The required output is the exact run of lines from the one bearing "P1 pin 2: AGND -> VA" through the final line of the listing below, with the pictures removed.

### [SOURCE INFORMATION]
################

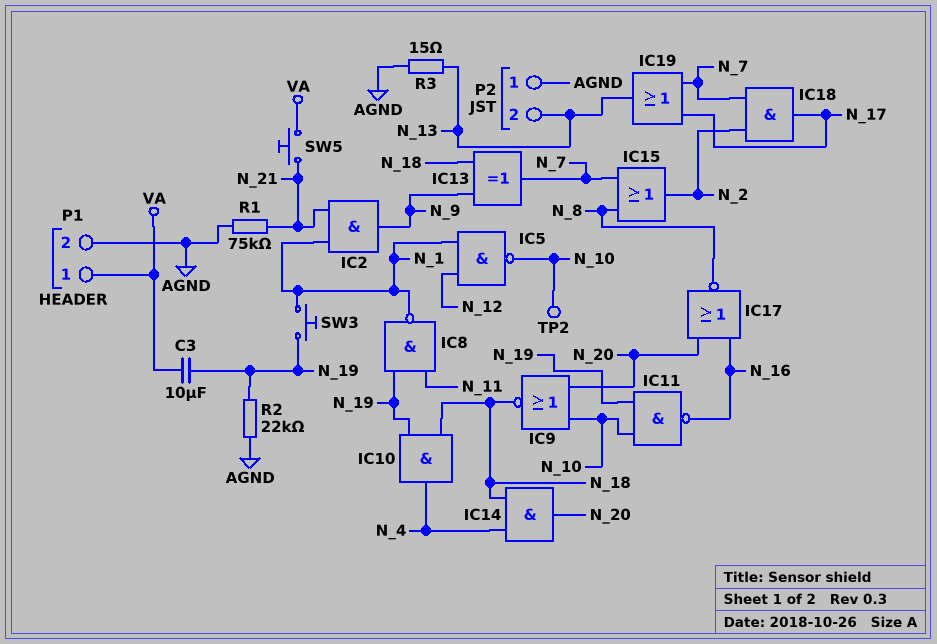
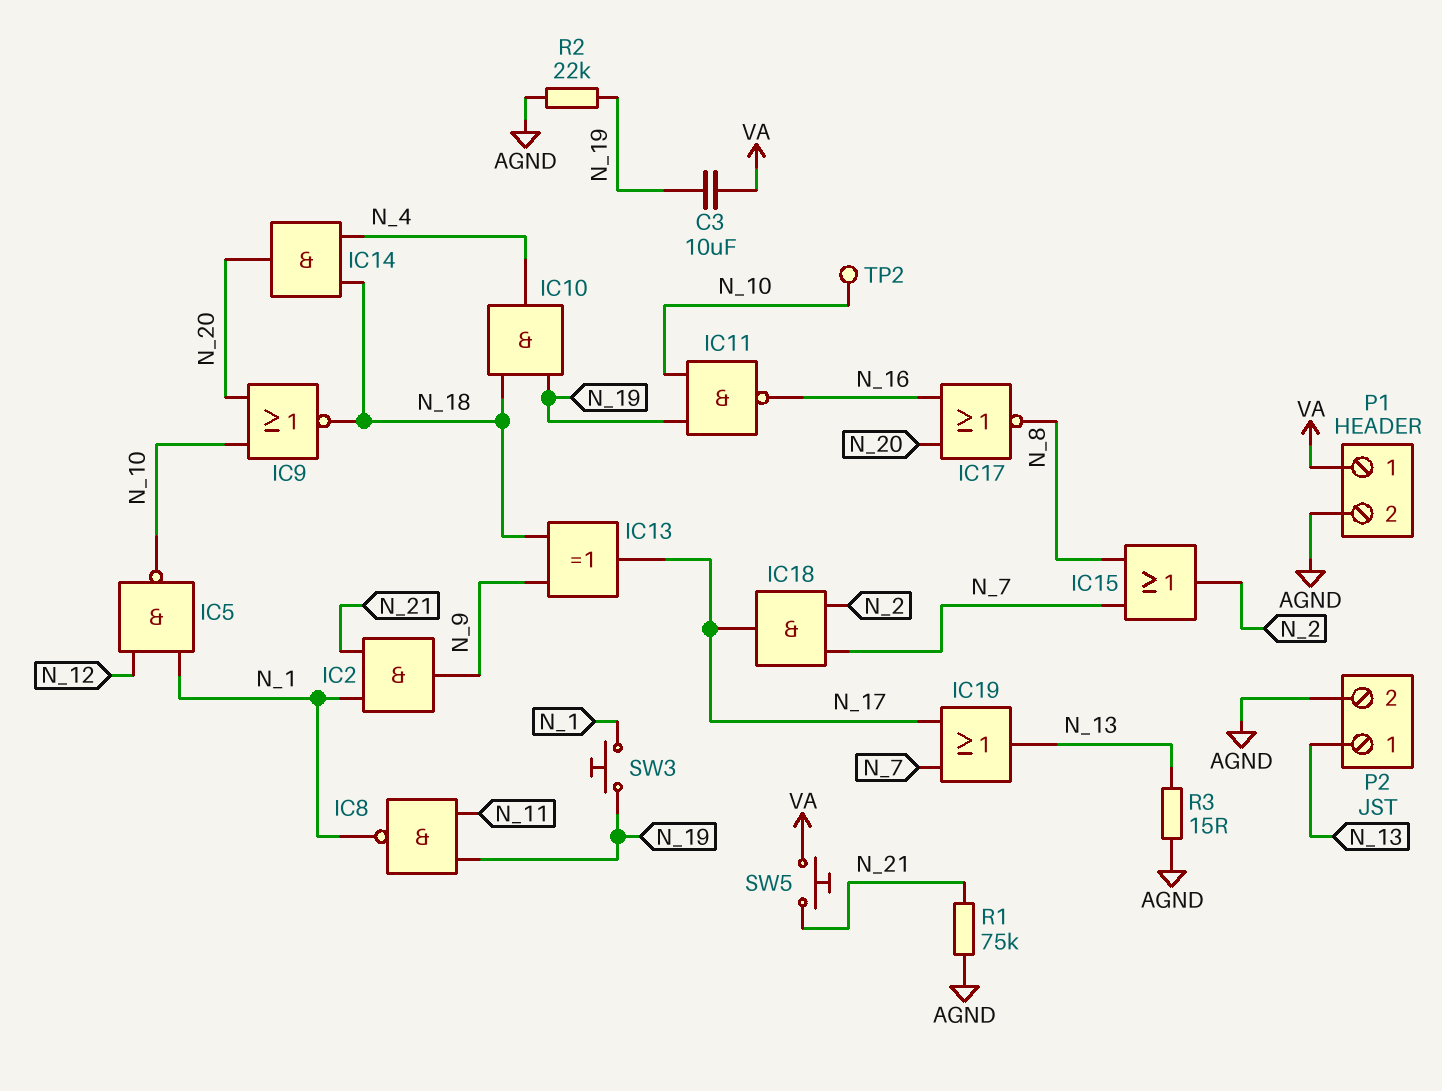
IC13: XOR (in N_9, in N_18, out N_7) -> XOR (in N_9, in N_18, out N_17)
P2 pin 1: AGND -> N_13
P2 pin 2: N_13 -> AGND

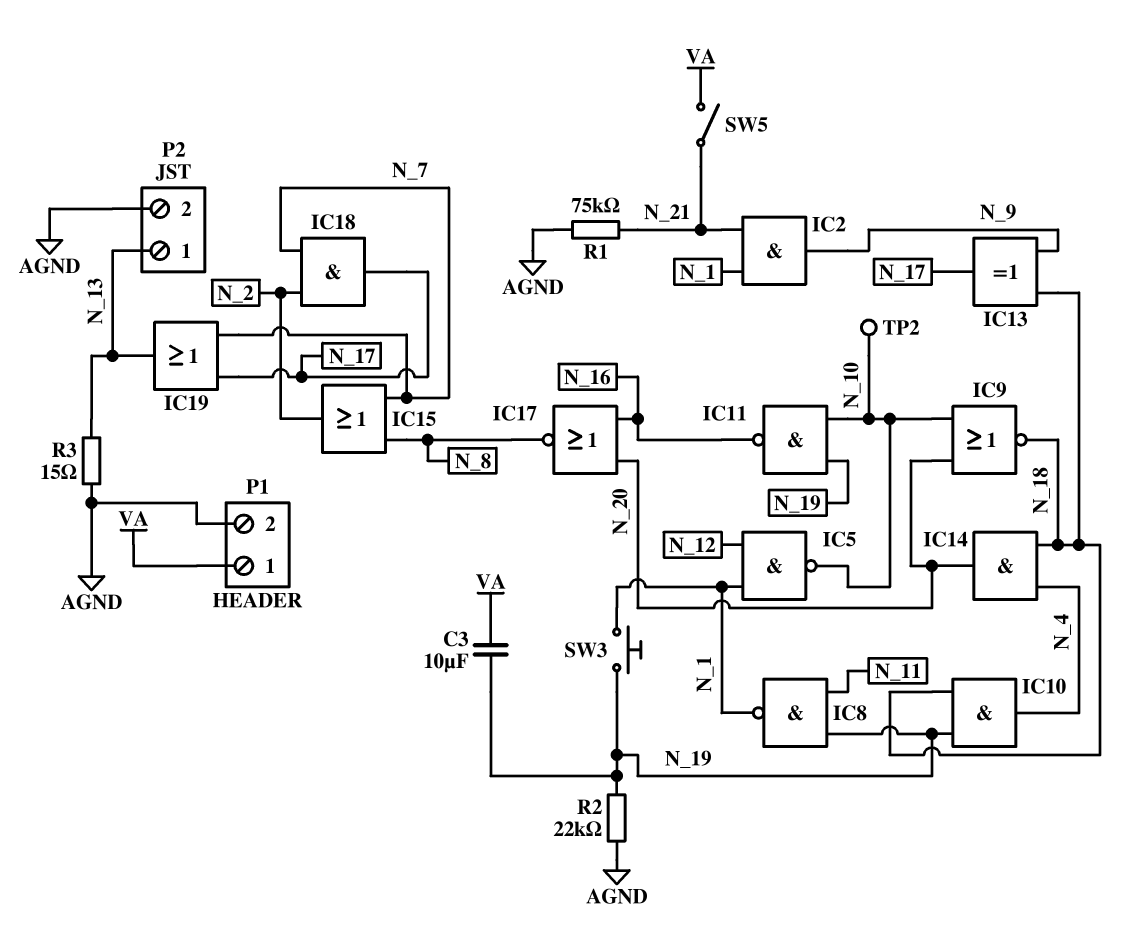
SW5: button (N_21, VA) -> switch (N_21, VA)

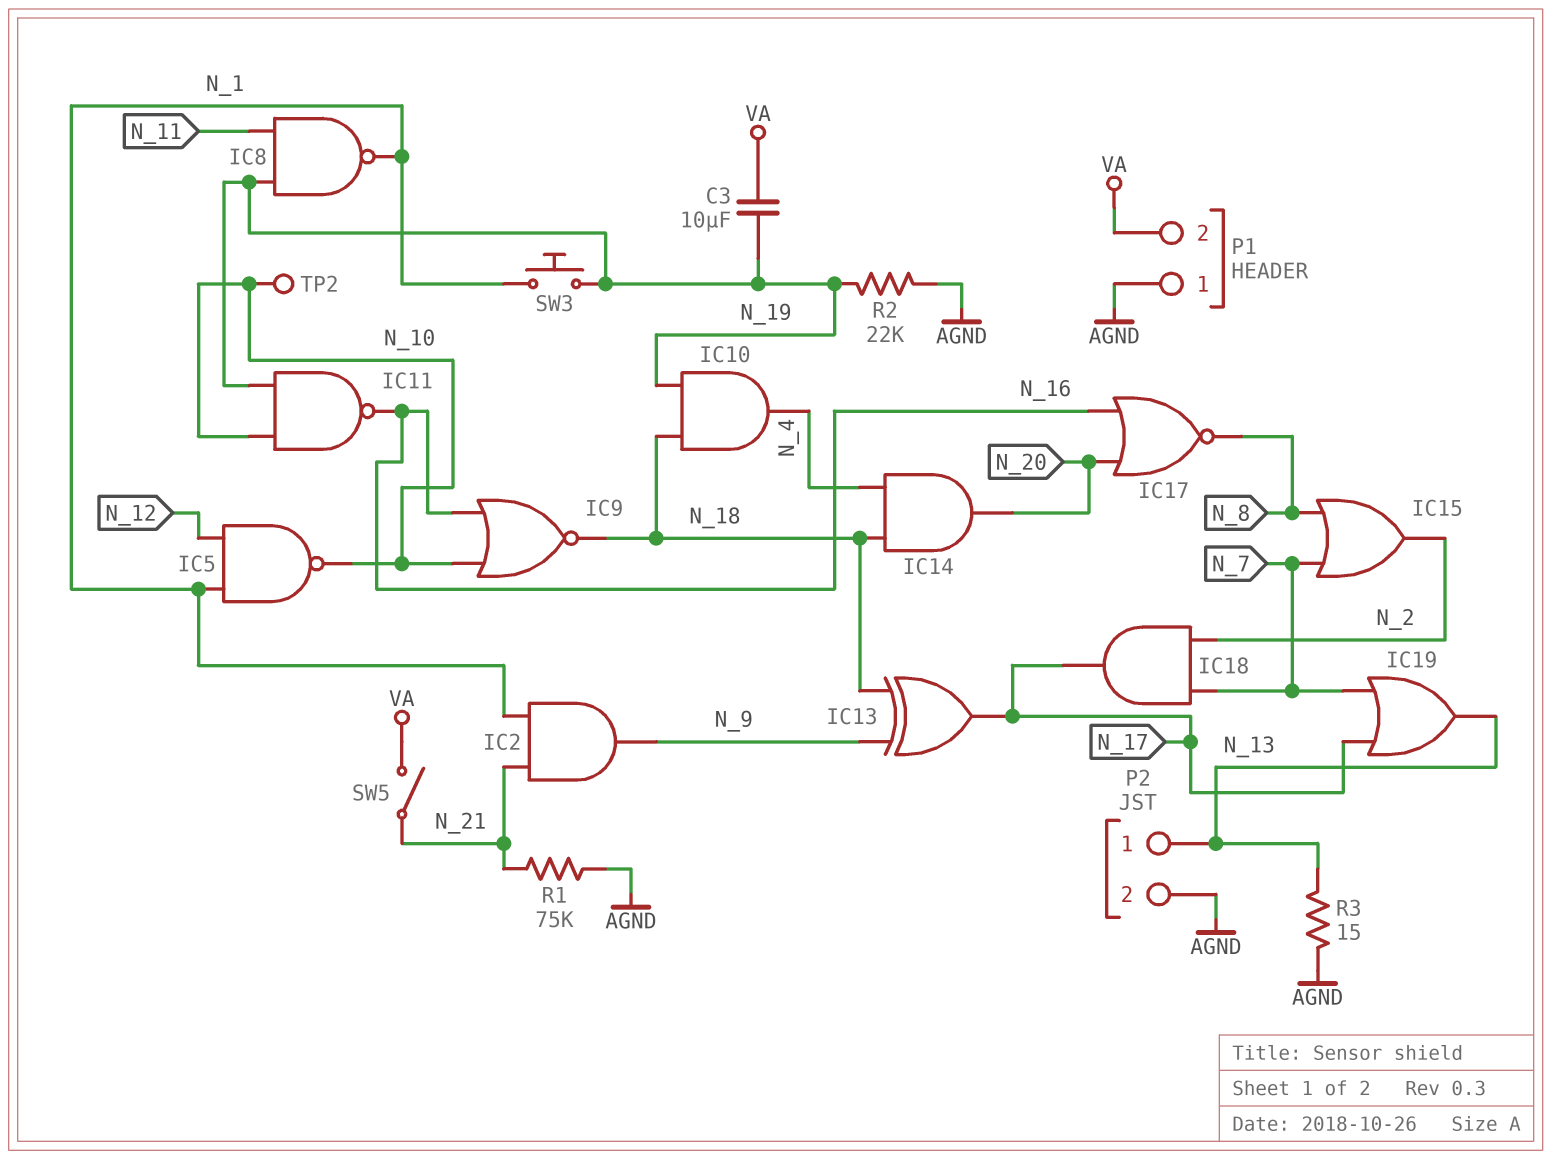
IC9: NOR (in N_10, in N_20, out N_18) -> NOR (in N_10, in N_16, out N_18)
P1 pin 1: VA -> AGND
P1 pin 2: AGND -> VA

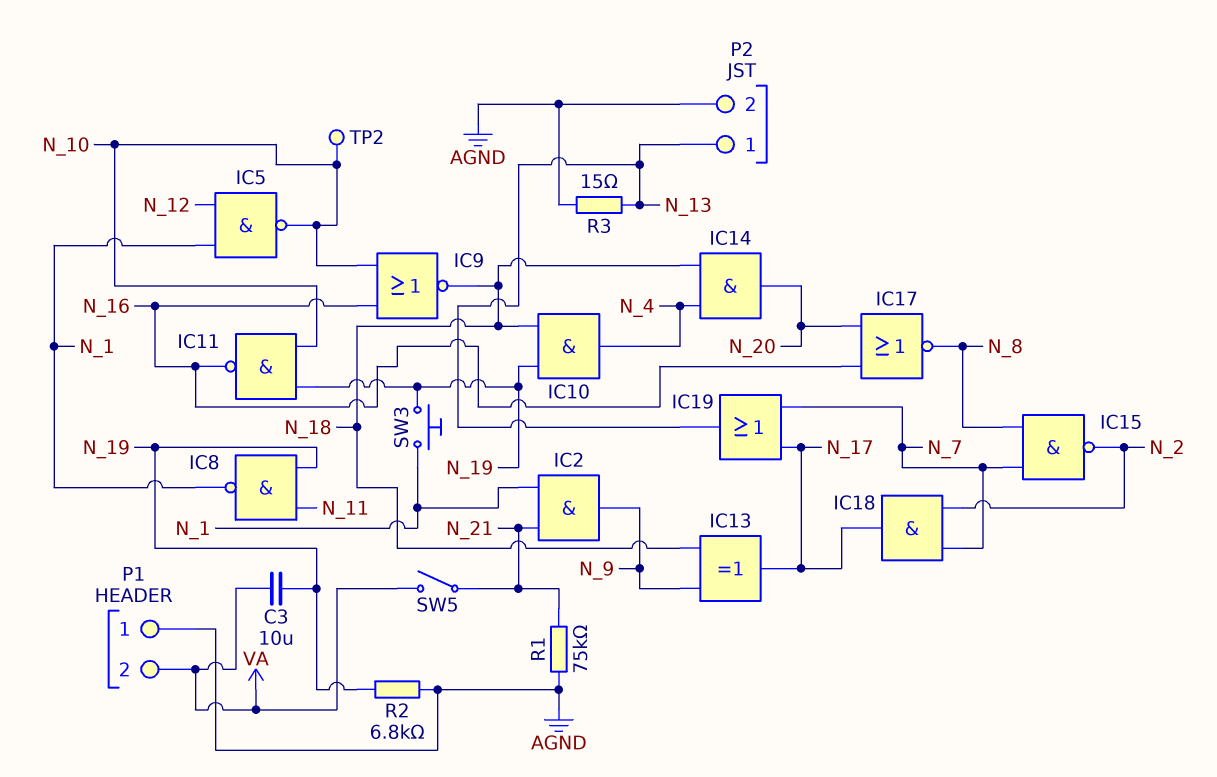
IC15: OR (in N_7, in N_8, out N_2) -> NAND (in N_7, in N_8, out N_2)
R2: 22k (AGND, N_19) -> 6.8k (AGND, N_19)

################

### [SOLUTION TO THE PROBLEM]
P1 pin 2: AGND -> VA

IC15: OR (in N_7, in N_8, out N_2) -> NAND (in N_7, in N_8, out N_2)
R2: 22k (AGND, N_19) -> 6.8k (AGND, N_19)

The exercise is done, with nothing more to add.